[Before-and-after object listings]
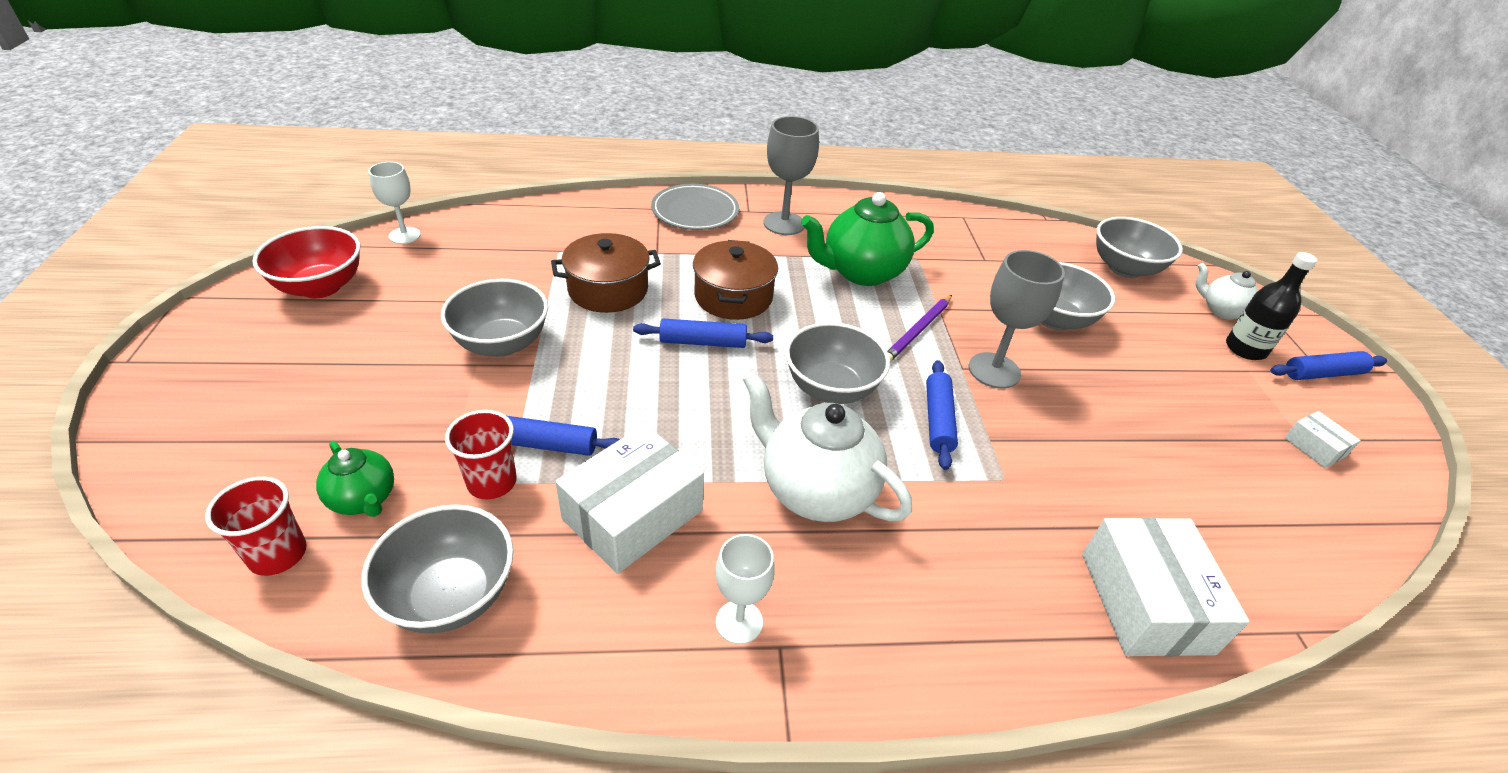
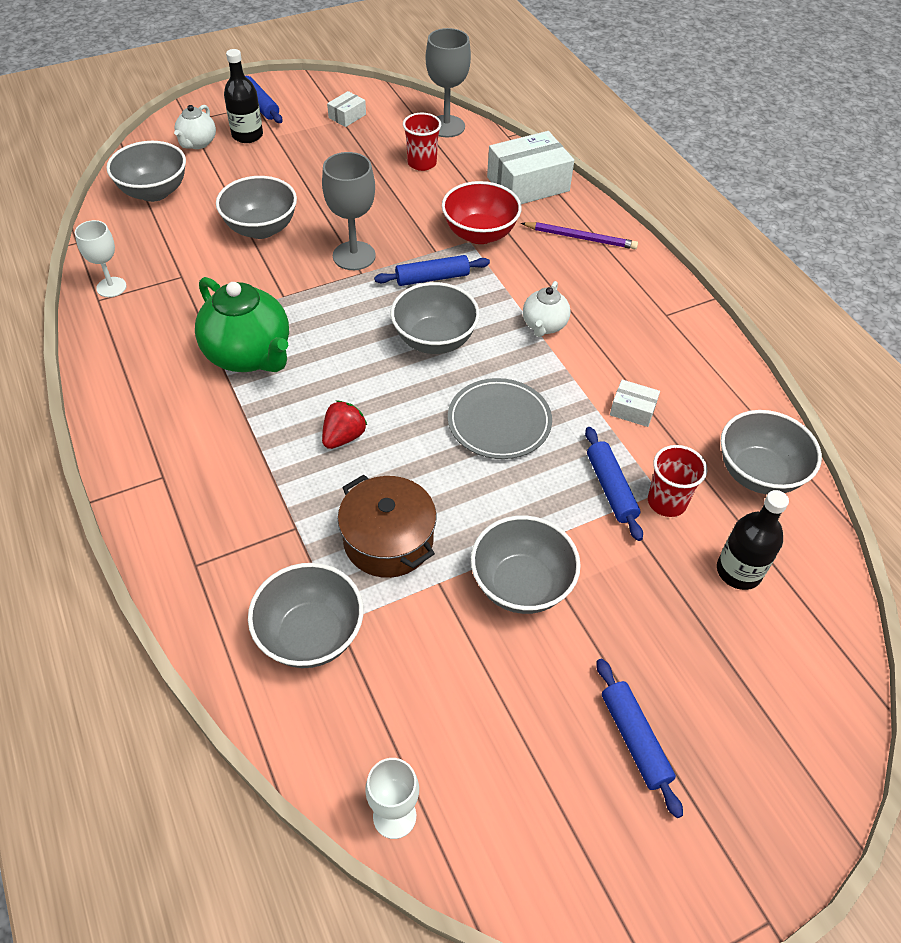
camera: 110 degrees left, 10 degrees up
red cup [205,477,307,576] -> red cup moved to [403,113,441,171]
red bowl [252,226,360,298] -> red bowl moved to [442,181,522,244]
green teapot [316,441,394,517] -> black bottle [717,490,789,590]
white box [555,424,704,574] -> white box [610,379,660,427], size x0.48
blue rolling pin [633,318,773,348] -> blue rolling pin moved to [597,658,683,818]
grey plate [651,184,739,230] -> grey plate moved to [448,378,552,459]
brown pot [693,240,778,320] -> red strawberry [322,401,367,449]
white goblet [715,534,775,644] -> white goblet moved to [75,220,127,297]
white teapot [743,371,912,522] -> white teapot [523,281,571,337], size x0.54
grey goblet [764,116,819,235] -> grey goblet moved to [426,28,471,137]
purple pencil [887,295,952,362] -> purple pencil moved to [521,222,638,249]
none -> grey bowl [248,563,364,668]

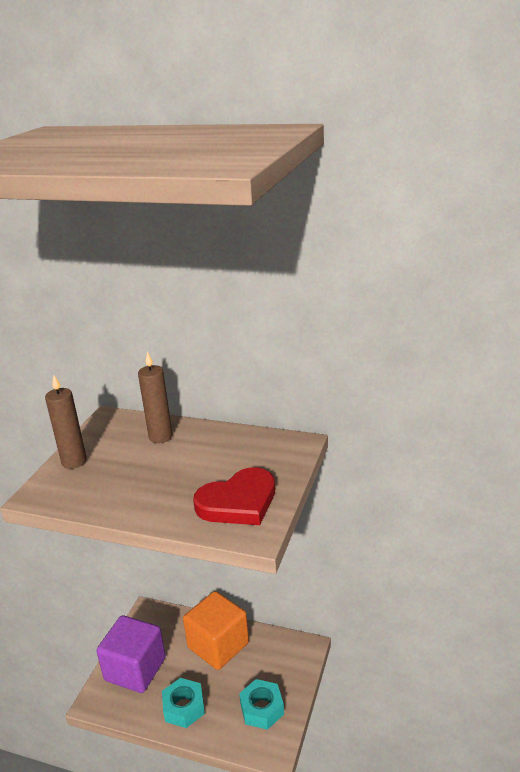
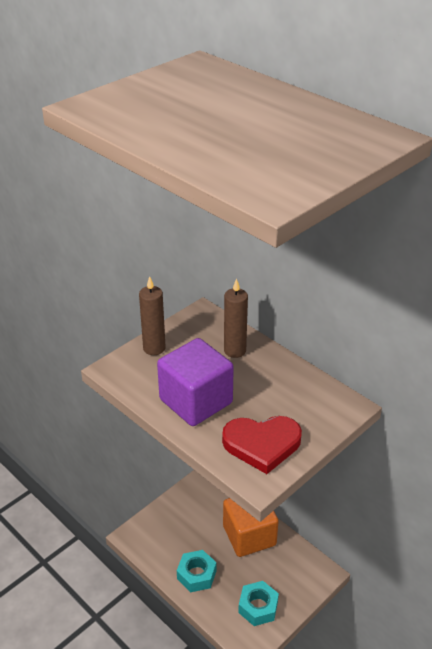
camera: 25 degrees right, 10 degrees up
purple cube [96,615,166,693] -> purple cube moved to [157,338,234,426]

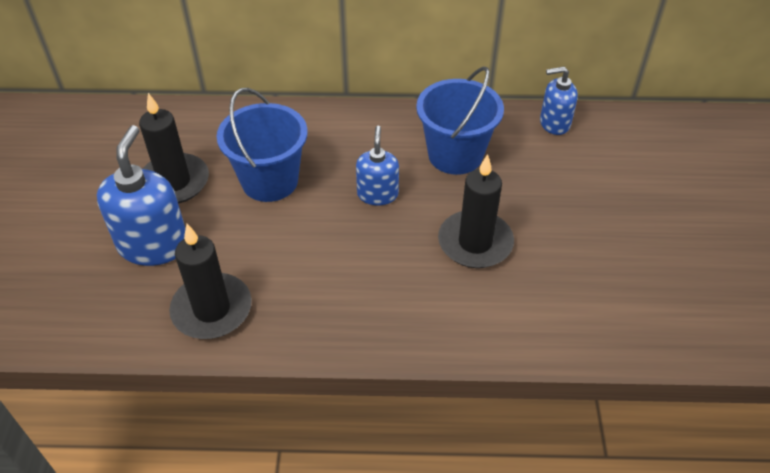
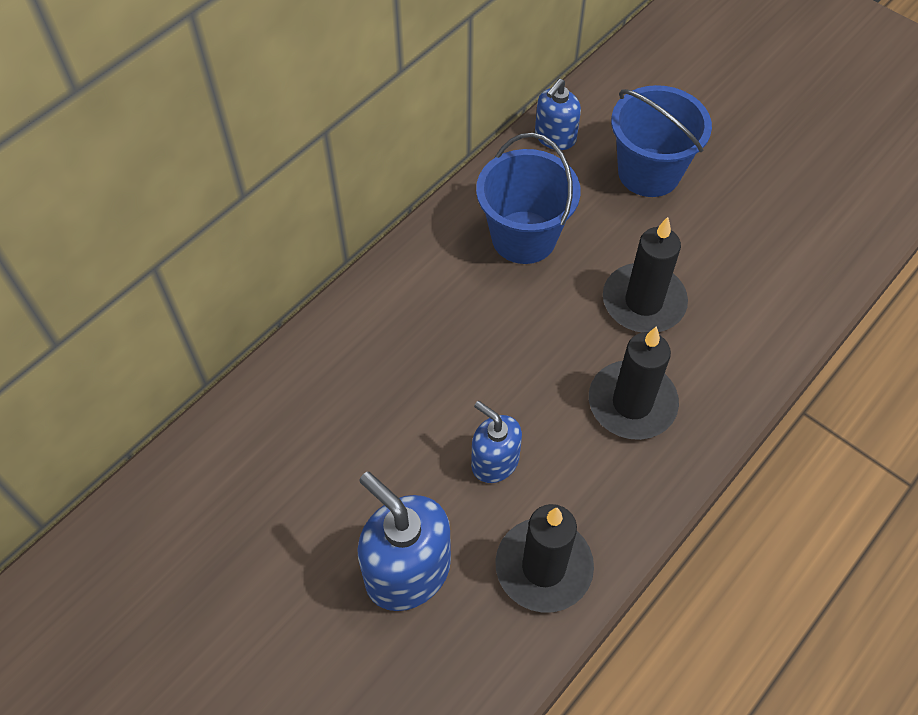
camera: 50 degrees left, 10 degrees up
black candle [139,93,209,204] -> black candle moved to [589,326,679,440]
blue bucket [217,88,308,202] -> blue bucket moved to [611,85,712,197]
blue soap dispenser [356,126,399,206] -> blue soap dispenser moved to [471,401,522,483]

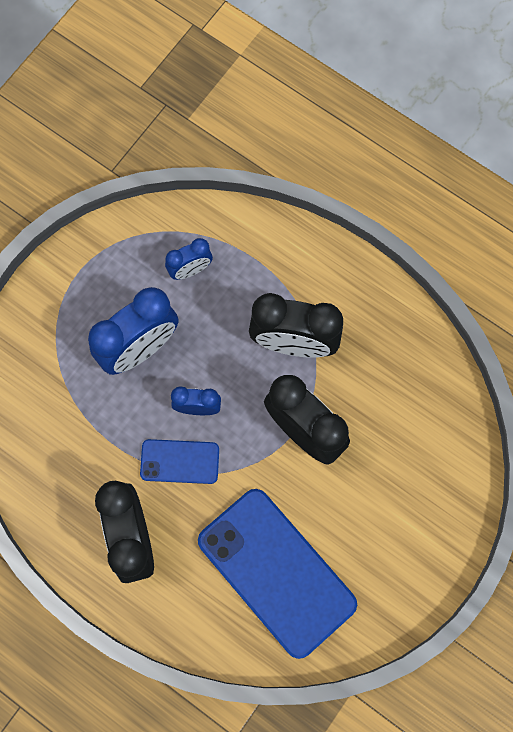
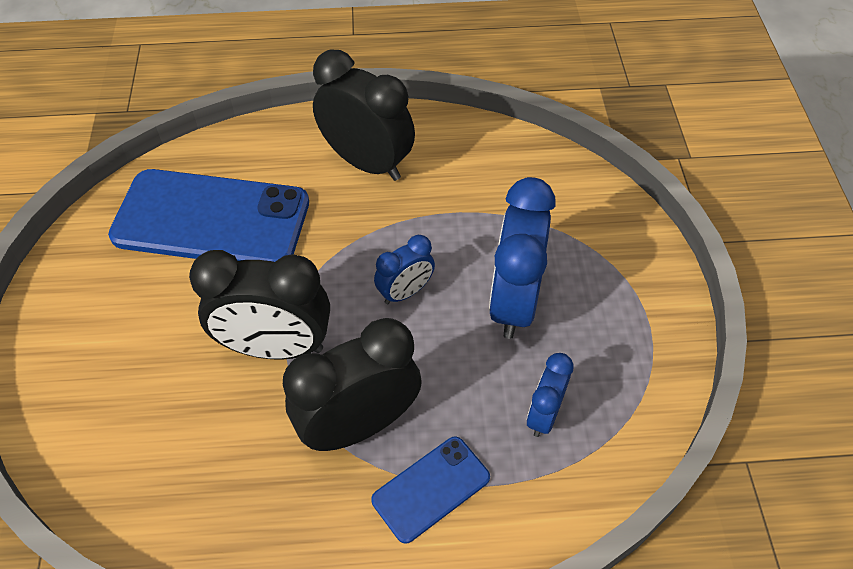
camera: 140 degrees right, 20 degrees down
blue phone [140,439,219,484] -> blue phone moved to [371,437,490,544]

## EXERCISE DESCRIPTION
Set down, exactly and in full, the lines from the one containing "camera: 140 degrees right, 20 degrees down" through the end of the entries; no other line belongs.

## WRITTEN REPLY
camera: 140 degrees right, 20 degrees down
blue phone [140,439,219,484] -> blue phone moved to [371,437,490,544]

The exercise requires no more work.